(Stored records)
##########
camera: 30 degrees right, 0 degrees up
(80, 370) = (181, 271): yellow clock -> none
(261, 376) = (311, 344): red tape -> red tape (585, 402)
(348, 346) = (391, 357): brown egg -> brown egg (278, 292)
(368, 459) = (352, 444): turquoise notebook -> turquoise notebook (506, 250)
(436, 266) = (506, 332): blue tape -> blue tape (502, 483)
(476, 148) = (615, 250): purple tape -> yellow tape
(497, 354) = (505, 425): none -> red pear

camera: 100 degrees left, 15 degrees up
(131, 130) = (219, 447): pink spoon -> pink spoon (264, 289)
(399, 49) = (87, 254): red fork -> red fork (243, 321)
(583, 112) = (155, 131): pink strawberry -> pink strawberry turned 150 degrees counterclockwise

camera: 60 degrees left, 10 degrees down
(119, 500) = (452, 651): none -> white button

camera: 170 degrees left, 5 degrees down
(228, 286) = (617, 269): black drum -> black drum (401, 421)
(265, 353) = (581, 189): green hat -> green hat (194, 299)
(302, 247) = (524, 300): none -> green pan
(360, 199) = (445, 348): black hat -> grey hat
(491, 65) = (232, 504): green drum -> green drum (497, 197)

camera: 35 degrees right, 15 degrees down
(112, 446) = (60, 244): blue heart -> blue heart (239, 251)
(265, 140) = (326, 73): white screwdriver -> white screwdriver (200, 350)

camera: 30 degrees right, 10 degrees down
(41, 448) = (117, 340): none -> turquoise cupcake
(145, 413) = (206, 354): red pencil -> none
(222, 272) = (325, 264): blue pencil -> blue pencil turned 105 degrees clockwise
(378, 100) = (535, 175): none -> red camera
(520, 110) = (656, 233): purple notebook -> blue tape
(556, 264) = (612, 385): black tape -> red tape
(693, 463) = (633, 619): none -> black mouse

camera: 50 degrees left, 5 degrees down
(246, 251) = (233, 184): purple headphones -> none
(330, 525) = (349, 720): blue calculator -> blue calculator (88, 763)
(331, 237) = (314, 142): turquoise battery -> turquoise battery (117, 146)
##########
* [Assignment] Copy out each line from the preceding entries that mentions the word "blue".

* [Answer section]
(436, 266) = (506, 332): blue tape -> blue tape (502, 483)
(112, 446) = (60, 244): blue heart -> blue heart (239, 251)
(222, 272) = (325, 264): blue pencil -> blue pencil turned 105 degrees clockwise
(520, 110) = (656, 233): purple notebook -> blue tape
(330, 525) = (349, 720): blue calculator -> blue calculator (88, 763)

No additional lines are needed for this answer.